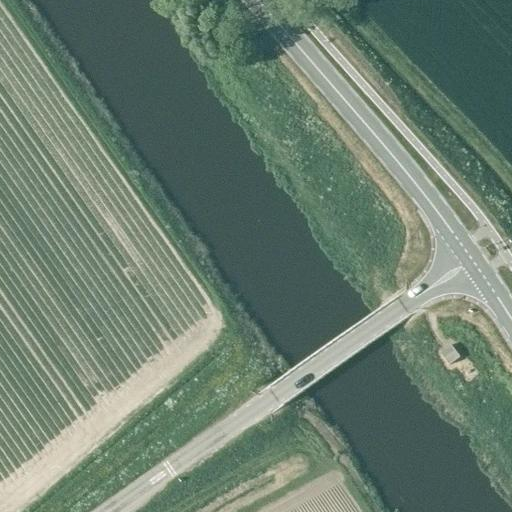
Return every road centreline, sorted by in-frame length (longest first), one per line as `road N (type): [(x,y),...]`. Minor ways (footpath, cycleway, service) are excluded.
road 1 (unclassified): [(105,511),(471,258)]
road 2 (primary): [(471,258),(257,0)]
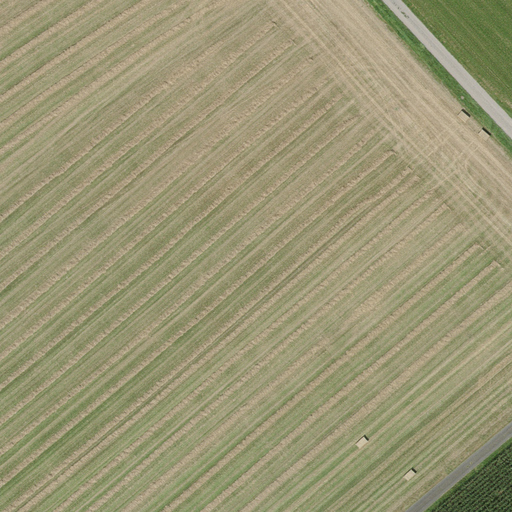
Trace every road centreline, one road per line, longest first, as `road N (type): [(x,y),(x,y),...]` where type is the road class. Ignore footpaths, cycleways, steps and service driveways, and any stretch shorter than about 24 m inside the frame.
road 1 (track): [(389,0),(511,130)]
road 2 (track): [(415,511),(511,429)]
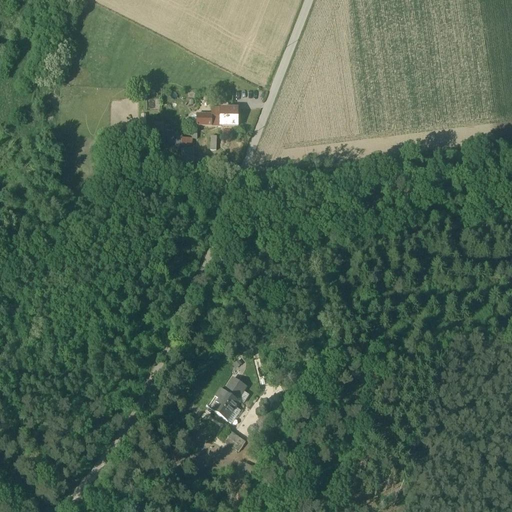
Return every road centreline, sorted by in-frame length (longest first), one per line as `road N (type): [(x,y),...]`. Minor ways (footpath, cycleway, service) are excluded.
road 1 (unclassified): [(60,511),(143,400),(309,0)]
road 2 (track): [(511,142),(238,180)]
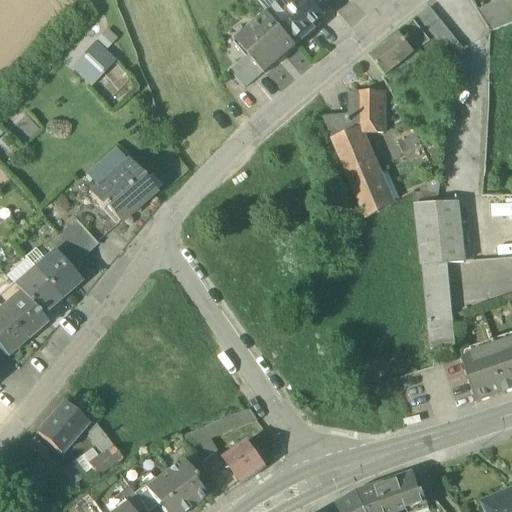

================

YOUR GOAL
Can you reproduce the entries verbatim, covering the stretch from the start of the entries through the line containing "road 2 (primary): [(471,258),(257,0)]", and leave out the pictures?

SOLUTION
Return every road centreline, sorted by in-frame length (longest first), one per line as `road N (type): [(x,y),...]`. Minor ways (footpath, cycleway, service) are excluded.
road 1 (unclassified): [(105,511),(471,258)]
road 2 (primary): [(471,258),(257,0)]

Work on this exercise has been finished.